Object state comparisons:
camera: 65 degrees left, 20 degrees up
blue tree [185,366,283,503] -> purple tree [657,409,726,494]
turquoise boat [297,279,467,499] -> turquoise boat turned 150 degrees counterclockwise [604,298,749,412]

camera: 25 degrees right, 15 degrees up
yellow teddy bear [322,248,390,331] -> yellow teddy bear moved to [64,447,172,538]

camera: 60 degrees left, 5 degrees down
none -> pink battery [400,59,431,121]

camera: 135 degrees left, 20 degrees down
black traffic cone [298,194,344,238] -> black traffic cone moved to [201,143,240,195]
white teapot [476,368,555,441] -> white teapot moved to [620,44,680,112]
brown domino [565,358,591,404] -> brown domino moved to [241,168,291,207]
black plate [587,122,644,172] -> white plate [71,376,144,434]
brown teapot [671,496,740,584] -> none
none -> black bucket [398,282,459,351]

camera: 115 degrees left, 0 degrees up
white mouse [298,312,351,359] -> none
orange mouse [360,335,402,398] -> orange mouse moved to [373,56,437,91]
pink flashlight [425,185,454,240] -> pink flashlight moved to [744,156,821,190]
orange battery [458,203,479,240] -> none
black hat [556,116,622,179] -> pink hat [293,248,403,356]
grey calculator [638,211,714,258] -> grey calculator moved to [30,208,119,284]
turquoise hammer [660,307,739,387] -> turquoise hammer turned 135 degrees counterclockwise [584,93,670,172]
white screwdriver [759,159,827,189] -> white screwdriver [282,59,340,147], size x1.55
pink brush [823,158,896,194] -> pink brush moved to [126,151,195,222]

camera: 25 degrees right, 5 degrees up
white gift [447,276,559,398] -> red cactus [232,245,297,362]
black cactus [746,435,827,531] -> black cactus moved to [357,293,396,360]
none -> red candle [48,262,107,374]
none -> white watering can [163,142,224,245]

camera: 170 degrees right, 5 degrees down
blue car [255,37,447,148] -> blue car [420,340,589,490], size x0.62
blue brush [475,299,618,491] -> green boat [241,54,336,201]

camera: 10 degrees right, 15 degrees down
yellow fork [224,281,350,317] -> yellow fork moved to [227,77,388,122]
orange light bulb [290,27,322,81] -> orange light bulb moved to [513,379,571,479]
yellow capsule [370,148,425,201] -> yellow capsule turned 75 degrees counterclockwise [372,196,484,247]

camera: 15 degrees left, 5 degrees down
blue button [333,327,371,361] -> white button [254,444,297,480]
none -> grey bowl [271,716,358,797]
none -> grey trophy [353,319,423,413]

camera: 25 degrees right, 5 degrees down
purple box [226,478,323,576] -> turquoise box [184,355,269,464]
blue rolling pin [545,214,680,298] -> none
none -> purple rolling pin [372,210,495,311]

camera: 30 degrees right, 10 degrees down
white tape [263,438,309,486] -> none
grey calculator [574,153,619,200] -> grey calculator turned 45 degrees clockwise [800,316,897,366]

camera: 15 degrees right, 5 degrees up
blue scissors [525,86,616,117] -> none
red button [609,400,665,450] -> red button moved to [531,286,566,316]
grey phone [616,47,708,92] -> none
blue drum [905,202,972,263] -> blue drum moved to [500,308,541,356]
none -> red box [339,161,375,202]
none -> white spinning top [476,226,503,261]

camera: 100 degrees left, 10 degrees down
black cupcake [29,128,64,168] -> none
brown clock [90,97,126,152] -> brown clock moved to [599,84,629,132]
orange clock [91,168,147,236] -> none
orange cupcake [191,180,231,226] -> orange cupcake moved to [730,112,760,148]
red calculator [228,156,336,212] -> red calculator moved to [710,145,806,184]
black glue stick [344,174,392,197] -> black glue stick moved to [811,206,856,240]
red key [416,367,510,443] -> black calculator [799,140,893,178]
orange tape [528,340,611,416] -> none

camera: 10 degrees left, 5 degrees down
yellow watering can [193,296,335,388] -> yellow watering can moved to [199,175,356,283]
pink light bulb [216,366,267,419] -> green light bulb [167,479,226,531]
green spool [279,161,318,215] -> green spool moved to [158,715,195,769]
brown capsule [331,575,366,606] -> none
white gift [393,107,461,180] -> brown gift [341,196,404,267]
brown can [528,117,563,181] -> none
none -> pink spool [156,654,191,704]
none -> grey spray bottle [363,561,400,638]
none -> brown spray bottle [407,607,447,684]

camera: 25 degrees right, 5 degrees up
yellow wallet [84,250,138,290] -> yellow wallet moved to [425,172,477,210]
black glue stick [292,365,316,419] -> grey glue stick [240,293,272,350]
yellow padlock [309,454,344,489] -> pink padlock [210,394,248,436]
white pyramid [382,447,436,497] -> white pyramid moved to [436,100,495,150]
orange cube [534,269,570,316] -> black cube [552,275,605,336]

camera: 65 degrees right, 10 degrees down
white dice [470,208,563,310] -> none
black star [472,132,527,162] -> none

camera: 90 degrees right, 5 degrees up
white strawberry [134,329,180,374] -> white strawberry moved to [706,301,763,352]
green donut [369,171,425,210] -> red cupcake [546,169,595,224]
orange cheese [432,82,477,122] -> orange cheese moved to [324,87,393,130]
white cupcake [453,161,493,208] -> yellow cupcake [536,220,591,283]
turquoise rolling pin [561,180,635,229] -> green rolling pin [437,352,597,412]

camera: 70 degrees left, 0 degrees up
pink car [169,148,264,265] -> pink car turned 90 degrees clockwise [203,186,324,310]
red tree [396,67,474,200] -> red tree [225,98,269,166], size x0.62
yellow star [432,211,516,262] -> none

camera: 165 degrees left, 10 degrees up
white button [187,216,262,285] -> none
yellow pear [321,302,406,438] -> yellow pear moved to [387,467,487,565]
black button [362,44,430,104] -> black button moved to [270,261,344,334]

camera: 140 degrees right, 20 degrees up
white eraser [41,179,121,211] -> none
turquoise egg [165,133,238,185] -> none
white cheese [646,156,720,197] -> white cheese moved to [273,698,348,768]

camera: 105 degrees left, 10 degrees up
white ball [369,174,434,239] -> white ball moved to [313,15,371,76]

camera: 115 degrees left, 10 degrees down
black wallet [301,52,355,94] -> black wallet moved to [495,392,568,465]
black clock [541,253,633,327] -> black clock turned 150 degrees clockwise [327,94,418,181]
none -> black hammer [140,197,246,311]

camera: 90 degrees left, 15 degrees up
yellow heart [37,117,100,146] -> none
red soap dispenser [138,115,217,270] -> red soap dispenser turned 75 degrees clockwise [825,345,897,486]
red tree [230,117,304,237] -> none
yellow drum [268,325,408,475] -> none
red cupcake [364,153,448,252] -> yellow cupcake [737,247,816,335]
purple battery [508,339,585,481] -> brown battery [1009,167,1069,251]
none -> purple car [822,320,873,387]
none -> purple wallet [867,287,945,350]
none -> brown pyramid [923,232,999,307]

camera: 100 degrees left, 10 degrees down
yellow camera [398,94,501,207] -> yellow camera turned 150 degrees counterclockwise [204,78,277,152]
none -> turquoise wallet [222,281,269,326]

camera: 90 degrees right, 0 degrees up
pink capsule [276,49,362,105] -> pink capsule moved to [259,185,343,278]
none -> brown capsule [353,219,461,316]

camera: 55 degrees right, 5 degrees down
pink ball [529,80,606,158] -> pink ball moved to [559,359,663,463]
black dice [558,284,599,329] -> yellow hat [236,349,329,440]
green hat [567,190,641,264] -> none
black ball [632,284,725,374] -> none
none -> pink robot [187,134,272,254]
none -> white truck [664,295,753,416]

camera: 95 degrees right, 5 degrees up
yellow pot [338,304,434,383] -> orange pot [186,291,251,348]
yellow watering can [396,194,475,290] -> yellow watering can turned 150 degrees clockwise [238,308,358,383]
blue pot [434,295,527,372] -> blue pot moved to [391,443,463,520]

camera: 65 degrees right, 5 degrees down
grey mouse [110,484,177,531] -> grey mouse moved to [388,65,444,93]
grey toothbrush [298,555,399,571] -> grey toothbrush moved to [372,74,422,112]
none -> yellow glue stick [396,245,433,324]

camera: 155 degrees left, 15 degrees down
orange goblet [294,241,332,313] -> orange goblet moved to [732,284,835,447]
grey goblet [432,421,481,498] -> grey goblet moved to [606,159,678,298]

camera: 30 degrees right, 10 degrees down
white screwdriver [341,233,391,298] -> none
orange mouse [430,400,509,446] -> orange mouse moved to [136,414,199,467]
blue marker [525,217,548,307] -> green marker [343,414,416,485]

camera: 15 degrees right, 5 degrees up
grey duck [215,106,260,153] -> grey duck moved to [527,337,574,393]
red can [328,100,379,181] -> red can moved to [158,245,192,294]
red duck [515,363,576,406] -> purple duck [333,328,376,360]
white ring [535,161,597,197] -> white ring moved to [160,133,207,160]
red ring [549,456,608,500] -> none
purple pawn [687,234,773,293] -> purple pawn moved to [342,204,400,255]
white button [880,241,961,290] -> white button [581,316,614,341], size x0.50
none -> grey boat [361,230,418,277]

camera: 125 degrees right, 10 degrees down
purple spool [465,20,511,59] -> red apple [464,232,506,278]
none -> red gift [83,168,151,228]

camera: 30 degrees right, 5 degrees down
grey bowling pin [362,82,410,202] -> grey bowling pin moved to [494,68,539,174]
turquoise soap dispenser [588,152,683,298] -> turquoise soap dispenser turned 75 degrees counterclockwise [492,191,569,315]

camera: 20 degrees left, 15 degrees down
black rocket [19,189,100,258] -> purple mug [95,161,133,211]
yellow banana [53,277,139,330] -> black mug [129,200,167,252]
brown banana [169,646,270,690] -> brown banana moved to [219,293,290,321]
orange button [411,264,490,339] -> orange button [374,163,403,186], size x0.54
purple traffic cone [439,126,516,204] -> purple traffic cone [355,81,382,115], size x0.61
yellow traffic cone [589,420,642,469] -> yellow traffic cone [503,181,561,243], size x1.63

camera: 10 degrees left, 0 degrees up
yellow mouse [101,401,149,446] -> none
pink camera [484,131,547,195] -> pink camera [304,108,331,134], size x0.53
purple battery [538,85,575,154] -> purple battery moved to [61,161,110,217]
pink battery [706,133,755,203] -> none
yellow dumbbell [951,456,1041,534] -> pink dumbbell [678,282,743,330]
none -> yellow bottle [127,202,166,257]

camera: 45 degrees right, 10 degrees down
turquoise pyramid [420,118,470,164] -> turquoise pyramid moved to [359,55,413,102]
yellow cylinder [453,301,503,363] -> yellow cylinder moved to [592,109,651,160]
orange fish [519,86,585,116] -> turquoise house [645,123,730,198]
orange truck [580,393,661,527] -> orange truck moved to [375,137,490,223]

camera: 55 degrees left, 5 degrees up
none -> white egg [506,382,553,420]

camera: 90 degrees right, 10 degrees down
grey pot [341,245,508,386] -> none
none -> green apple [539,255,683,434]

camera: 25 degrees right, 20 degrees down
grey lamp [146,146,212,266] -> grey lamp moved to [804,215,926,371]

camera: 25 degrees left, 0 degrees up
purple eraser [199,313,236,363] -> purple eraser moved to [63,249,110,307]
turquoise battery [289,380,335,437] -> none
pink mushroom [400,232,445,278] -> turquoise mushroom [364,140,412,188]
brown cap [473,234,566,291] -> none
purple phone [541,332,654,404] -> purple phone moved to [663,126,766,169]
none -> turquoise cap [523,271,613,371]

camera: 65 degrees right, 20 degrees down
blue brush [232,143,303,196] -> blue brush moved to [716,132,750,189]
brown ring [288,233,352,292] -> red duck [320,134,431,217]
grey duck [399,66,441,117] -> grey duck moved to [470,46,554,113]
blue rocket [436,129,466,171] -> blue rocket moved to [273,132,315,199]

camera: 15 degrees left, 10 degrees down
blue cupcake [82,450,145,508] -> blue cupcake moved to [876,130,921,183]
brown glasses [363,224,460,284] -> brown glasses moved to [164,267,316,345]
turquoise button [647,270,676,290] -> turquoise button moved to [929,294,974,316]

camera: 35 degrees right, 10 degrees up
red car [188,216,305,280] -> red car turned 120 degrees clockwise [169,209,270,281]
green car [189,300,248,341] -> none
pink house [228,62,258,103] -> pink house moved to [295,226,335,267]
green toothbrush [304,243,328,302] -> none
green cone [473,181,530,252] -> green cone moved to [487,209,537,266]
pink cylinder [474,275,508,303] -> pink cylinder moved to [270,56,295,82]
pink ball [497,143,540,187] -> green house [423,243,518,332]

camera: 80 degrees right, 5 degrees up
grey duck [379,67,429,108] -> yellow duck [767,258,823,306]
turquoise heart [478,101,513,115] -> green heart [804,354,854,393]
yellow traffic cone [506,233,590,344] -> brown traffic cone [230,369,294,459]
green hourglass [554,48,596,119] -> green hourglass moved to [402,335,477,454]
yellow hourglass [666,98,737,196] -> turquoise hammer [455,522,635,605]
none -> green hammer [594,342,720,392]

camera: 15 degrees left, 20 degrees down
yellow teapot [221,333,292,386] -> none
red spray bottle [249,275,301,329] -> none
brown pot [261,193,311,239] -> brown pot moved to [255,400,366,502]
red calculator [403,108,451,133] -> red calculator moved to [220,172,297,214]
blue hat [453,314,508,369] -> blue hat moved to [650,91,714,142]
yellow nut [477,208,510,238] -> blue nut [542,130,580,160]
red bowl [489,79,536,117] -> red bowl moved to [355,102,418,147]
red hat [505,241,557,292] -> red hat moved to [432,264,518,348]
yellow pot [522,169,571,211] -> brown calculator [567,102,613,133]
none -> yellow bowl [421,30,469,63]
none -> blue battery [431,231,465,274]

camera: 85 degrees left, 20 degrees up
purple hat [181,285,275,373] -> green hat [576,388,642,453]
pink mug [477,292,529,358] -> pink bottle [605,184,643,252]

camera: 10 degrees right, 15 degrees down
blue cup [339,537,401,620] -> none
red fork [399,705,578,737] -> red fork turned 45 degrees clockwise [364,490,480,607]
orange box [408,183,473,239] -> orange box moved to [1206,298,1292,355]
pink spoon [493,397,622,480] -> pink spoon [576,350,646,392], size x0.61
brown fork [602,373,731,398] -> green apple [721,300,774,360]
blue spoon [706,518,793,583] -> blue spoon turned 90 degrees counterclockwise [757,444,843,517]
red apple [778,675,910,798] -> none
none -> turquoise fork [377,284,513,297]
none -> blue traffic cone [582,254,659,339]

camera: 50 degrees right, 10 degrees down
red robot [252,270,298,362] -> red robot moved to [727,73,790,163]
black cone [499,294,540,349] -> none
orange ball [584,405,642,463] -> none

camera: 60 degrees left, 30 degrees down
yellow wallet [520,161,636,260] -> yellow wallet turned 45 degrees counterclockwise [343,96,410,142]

* _What is being asked_: A word-for-word copy of the entries, from the first line through the line containing "yellow fork [224,281,350,317]", is the whole answer.

* _Result of the exercise_:
camera: 65 degrees left, 20 degrees up
blue tree [185,366,283,503] -> purple tree [657,409,726,494]
turquoise boat [297,279,467,499] -> turquoise boat turned 150 degrees counterclockwise [604,298,749,412]

camera: 25 degrees right, 15 degrees up
yellow teddy bear [322,248,390,331] -> yellow teddy bear moved to [64,447,172,538]

camera: 60 degrees left, 5 degrees down
none -> pink battery [400,59,431,121]

camera: 135 degrees left, 20 degrees down
black traffic cone [298,194,344,238] -> black traffic cone moved to [201,143,240,195]
white teapot [476,368,555,441] -> white teapot moved to [620,44,680,112]
brown domino [565,358,591,404] -> brown domino moved to [241,168,291,207]
black plate [587,122,644,172] -> white plate [71,376,144,434]
brown teapot [671,496,740,584] -> none
none -> black bucket [398,282,459,351]

camera: 115 degrees left, 0 degrees up
white mouse [298,312,351,359] -> none
orange mouse [360,335,402,398] -> orange mouse moved to [373,56,437,91]
pink flashlight [425,185,454,240] -> pink flashlight moved to [744,156,821,190]
orange battery [458,203,479,240] -> none
black hat [556,116,622,179] -> pink hat [293,248,403,356]
grey calculator [638,211,714,258] -> grey calculator moved to [30,208,119,284]
turquoise hammer [660,307,739,387] -> turquoise hammer turned 135 degrees counterclockwise [584,93,670,172]
white screwdriver [759,159,827,189] -> white screwdriver [282,59,340,147], size x1.55
pink brush [823,158,896,194] -> pink brush moved to [126,151,195,222]

camera: 25 degrees right, 5 degrees up
white gift [447,276,559,398] -> red cactus [232,245,297,362]
black cactus [746,435,827,531] -> black cactus moved to [357,293,396,360]
none -> red candle [48,262,107,374]
none -> white watering can [163,142,224,245]

camera: 170 degrees right, 5 degrees down
blue car [255,37,447,148] -> blue car [420,340,589,490], size x0.62
blue brush [475,299,618,491] -> green boat [241,54,336,201]

camera: 10 degrees right, 15 degrees down
yellow fork [224,281,350,317] -> yellow fork moved to [227,77,388,122]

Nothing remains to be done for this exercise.